— ASSIGNMENT —
What is the number of lines in the listing below that include the string "book"? Answer with that number alone.
-- DATA TO USE follows --
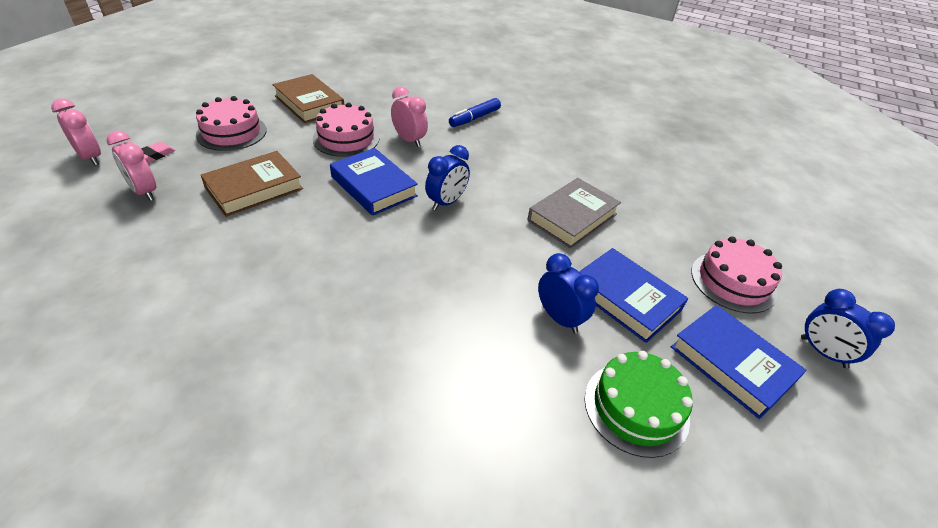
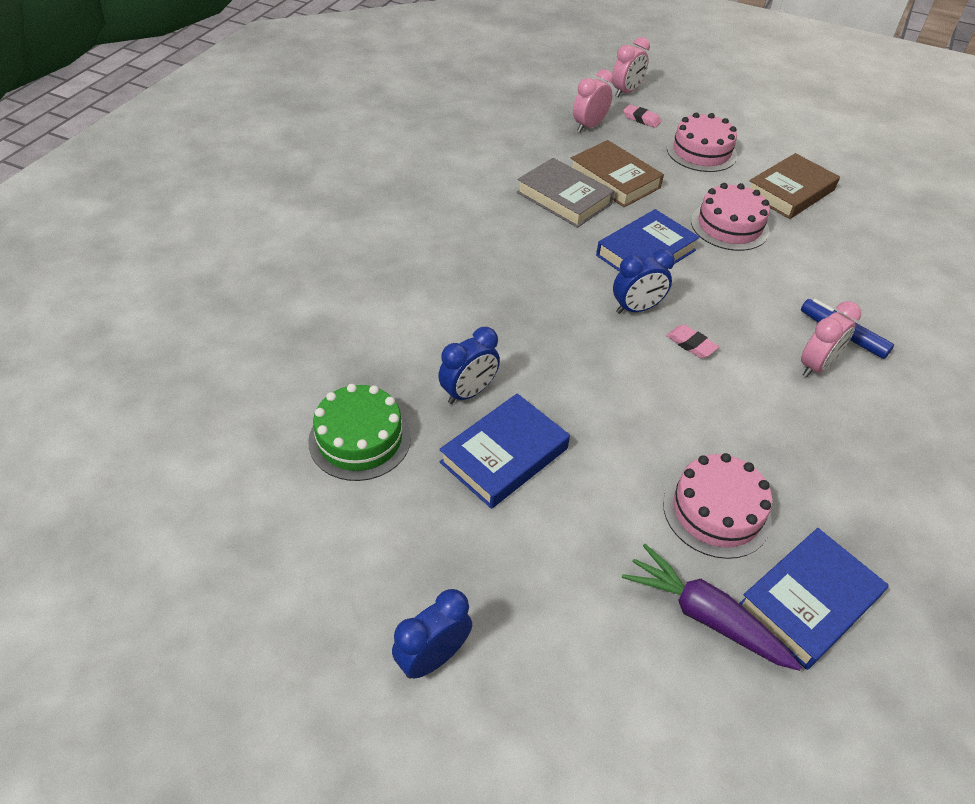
camera: 90 degrees right, 5 degrees up
(409, 140) = (751, 274): pink clock -> pink clock (816, 366)
(446, 202) = (636, 308): blue clock -> blue clock turned 60 degrees counterclockwise
(487, 181) = (691, 344): none -> pink eraser
(572, 217) = (643, 422): grey book -> grey book (564, 198)
(720, 216) = (704, 615): none -> purple carrot
(732, 364) = (413, 540): blue book -> blue book (808, 601)
(733, 281) = (552, 586): pink cake -> pink cake (716, 511)

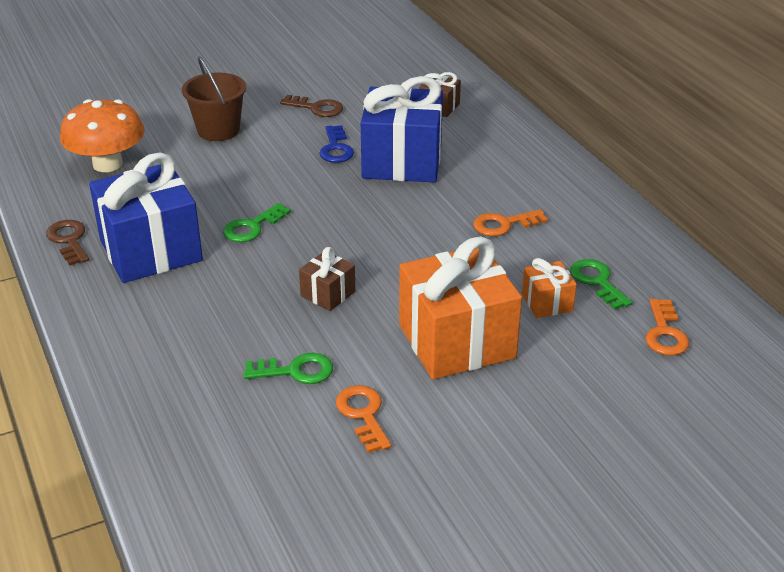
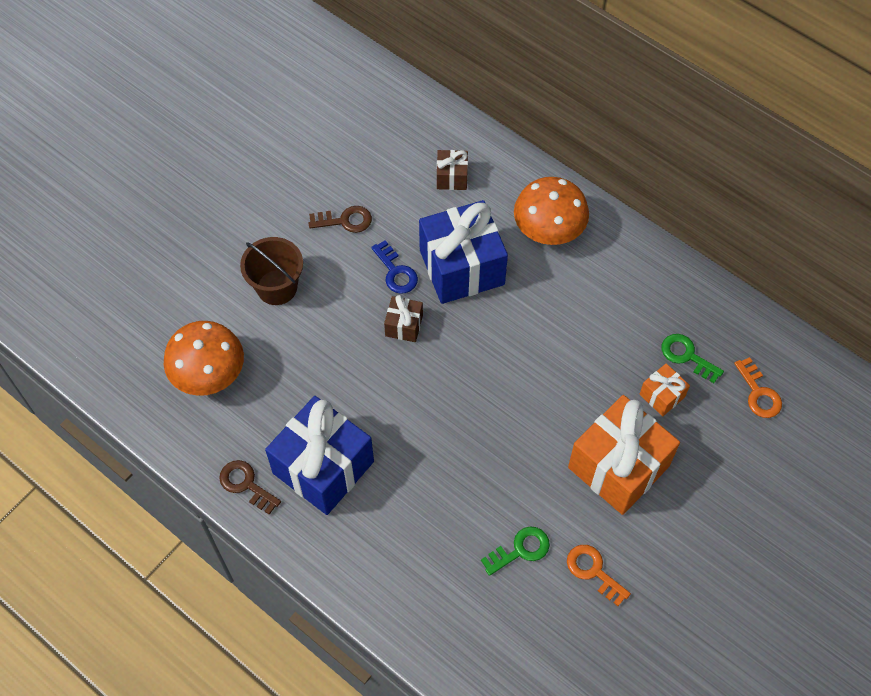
camera: 25 degrees left, 25 degrees up
(252, 227) = (388, 403): green key -> none
(328, 294) = (495, 457): brown gift -> brown gift (404, 325)
(504, 224) = (585, 316): orange key -> none
(509, 160) = (548, 230): none -> orange mushroom

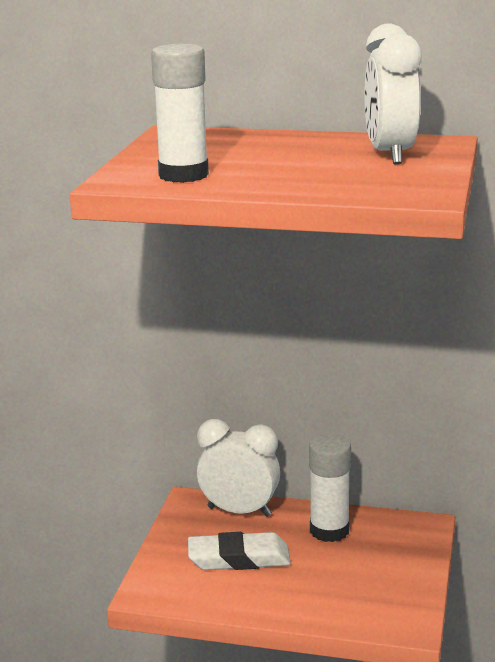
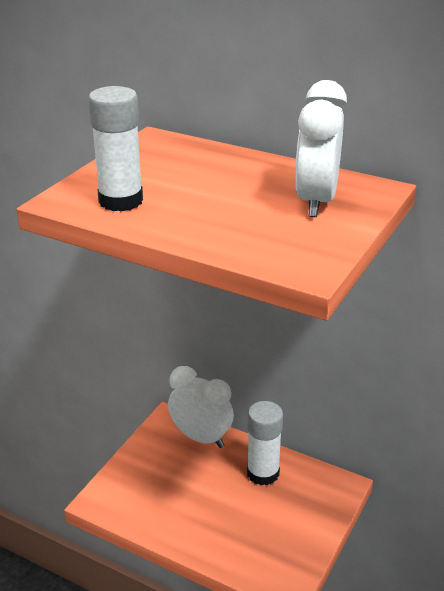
camera: 15 degrees right, 10 degrees up
(239, 558) = (181, 484): white eraser -> none

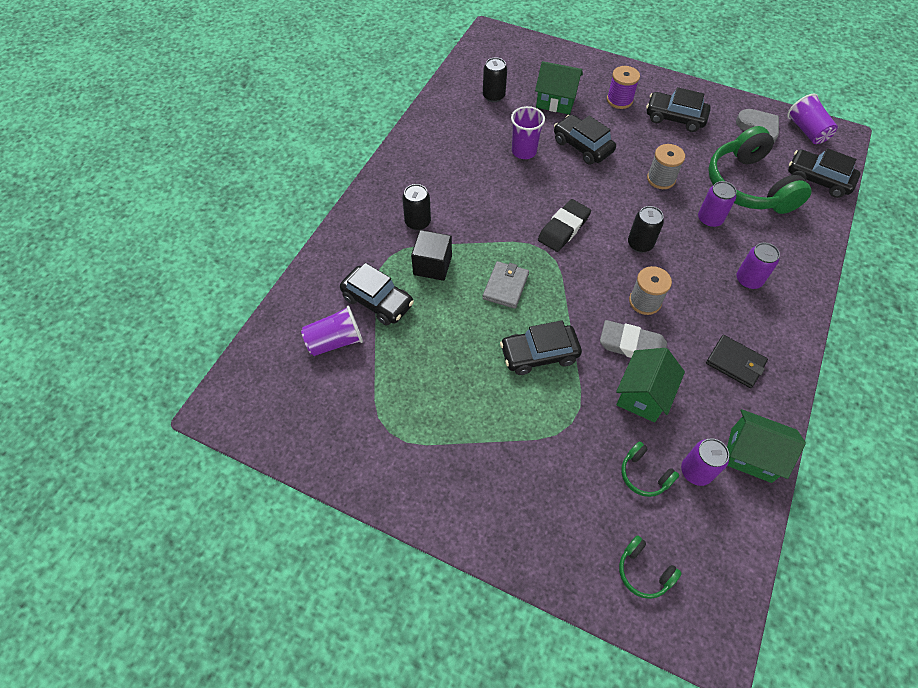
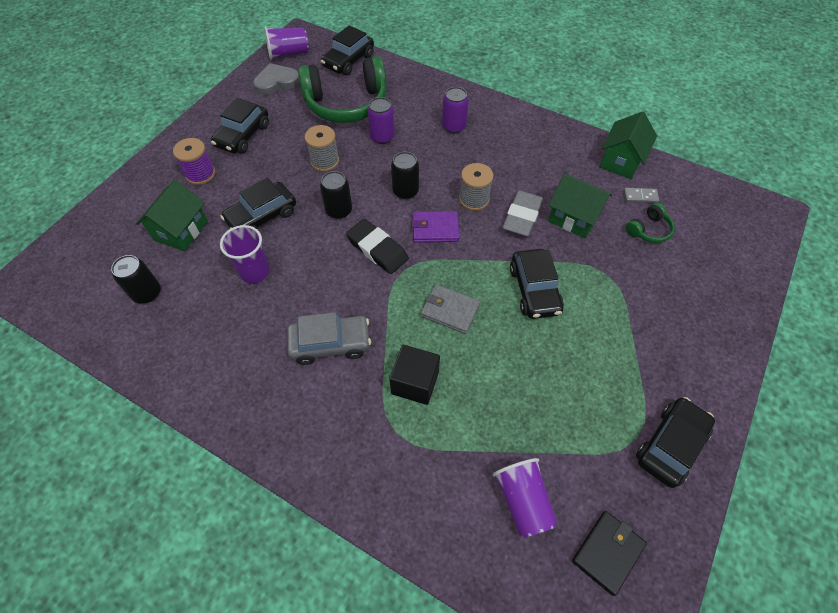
camera: 85 degrees left, 0 degrees up
(377, 301) = (464, 448): black car -> black car (670, 445)
(417, 222) = (346, 396): black can -> black can (339, 210)
(462, 207) = (330, 344): none -> grey car
(598, 270) = (435, 229): none -> purple wallet
(643, 571) = (731, 244): green headphones -> none
(696, 471) = (640, 196): purple can -> grey domino
(735, 363) = (538, 152): black wallet -> black wallet (608, 552)

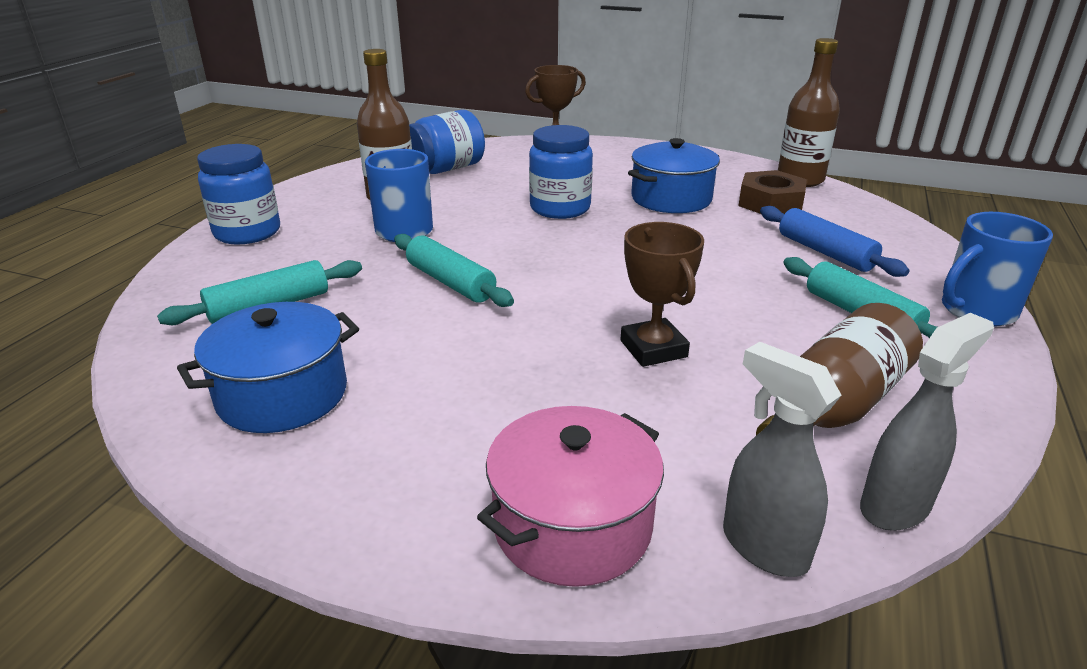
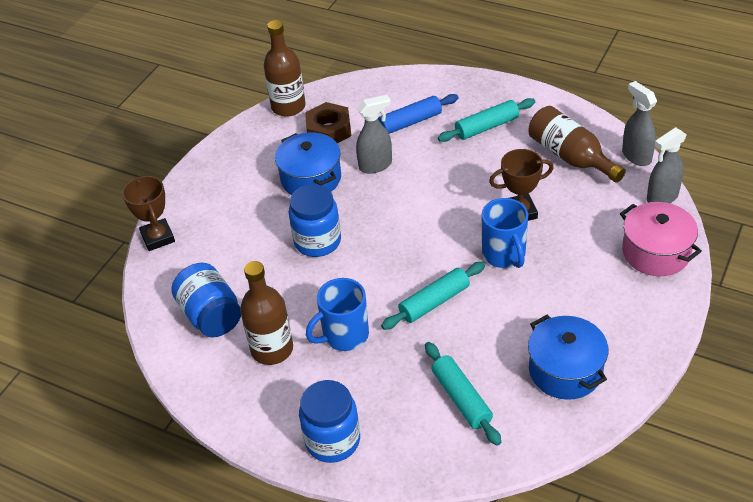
camera: 80 degrees left, 15 degrees up
(715, 234) = (376, 165): none -> grey spray bottle
(976, 311) = (485, 85): blue mug -> blue mug (504, 255)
-- DATA TO USE concluded --
— YOUR SOLUTION —
2